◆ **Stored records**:
§

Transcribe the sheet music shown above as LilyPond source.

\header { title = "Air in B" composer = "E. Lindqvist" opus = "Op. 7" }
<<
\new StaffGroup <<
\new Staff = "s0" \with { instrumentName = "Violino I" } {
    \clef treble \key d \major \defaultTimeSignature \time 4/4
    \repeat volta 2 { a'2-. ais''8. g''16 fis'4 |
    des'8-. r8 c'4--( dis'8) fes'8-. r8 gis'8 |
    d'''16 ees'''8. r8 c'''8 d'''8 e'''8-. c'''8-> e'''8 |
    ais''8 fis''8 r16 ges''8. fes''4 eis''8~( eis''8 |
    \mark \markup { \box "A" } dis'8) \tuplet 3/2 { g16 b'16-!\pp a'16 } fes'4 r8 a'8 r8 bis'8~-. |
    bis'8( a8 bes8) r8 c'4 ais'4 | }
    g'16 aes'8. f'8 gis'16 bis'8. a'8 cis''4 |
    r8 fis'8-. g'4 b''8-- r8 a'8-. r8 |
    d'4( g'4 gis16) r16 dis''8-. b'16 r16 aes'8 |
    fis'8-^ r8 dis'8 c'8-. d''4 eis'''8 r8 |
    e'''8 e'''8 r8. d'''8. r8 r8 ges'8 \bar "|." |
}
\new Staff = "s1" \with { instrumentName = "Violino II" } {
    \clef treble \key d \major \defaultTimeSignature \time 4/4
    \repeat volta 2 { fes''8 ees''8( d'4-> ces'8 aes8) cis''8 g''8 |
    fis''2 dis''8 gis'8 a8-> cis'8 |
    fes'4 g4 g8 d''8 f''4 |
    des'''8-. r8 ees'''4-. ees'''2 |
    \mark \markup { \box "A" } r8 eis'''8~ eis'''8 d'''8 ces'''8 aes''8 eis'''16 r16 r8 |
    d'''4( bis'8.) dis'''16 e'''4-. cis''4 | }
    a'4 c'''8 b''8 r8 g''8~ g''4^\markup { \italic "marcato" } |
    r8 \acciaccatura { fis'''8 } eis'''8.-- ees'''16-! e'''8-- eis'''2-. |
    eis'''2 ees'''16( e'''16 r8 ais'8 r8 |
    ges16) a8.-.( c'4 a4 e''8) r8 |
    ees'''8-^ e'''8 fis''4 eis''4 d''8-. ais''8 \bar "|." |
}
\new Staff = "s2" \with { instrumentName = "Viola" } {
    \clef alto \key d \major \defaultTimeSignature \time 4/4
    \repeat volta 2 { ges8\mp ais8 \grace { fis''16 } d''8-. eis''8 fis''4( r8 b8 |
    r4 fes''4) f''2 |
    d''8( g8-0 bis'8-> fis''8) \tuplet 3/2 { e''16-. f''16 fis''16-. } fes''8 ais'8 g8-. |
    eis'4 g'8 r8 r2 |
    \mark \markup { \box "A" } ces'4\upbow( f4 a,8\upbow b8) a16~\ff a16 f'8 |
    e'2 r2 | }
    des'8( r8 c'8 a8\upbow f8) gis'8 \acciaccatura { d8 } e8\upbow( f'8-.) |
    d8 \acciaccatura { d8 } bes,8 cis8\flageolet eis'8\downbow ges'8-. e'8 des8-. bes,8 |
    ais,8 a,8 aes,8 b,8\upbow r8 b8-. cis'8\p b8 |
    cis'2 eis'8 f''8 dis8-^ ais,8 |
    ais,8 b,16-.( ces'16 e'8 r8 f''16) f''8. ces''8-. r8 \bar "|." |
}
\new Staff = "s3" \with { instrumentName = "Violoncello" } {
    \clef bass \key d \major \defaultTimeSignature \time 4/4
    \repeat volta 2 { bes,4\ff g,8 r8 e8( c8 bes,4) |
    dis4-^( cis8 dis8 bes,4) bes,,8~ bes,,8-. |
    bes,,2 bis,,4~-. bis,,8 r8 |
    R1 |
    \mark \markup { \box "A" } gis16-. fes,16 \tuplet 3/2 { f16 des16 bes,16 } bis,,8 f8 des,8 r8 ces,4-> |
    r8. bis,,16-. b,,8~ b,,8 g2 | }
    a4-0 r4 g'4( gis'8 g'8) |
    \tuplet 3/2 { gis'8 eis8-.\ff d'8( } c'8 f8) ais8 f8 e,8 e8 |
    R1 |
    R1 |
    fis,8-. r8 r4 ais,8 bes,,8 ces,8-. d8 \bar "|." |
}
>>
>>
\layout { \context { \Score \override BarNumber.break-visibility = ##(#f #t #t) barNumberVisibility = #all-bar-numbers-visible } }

§

◆ **EXERCISE TASK**:
Please count the lines of the data above that contain the string "major" and give only that number.

◆ **FULL OUTPUT**:
4